— START —

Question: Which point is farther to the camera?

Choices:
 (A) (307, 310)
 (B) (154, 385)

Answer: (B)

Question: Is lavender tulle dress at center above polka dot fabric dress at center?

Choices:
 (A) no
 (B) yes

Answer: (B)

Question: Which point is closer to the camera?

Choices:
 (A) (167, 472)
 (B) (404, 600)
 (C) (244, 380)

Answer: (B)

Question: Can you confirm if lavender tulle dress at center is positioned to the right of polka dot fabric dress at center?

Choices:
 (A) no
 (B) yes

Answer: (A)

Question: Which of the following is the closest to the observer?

— END —
— START —

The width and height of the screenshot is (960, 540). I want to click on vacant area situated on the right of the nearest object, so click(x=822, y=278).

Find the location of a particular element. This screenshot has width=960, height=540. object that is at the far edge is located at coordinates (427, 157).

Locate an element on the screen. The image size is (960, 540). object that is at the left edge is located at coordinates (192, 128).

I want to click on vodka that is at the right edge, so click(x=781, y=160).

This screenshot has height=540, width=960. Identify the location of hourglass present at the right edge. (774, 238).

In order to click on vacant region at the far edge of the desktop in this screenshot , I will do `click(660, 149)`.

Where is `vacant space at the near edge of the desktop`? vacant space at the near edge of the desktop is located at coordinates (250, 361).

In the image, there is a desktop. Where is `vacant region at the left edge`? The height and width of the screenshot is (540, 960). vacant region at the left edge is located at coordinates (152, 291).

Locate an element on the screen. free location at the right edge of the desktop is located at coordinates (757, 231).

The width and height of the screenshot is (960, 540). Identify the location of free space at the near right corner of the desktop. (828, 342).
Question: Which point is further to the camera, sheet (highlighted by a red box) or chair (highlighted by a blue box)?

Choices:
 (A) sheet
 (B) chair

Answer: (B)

— END —

Challenge: Can you copy out, word for word, the lines of the records above that run from the line containing "Question: Which point is closer" through the line containing "Question: Which of", with both of those lines included?

Written reply:
Question: Which point is closer to the camera?

Choices:
 (A) (167, 472)
 (B) (404, 600)
 (C) (244, 380)

Answer: (B)

Question: Can you confirm if lavender tulle dress at center is positioned to the right of polka dot fabric dress at center?

Choices:
 (A) no
 (B) yes

Answer: (A)

Question: Which of the following is the closest to the observer?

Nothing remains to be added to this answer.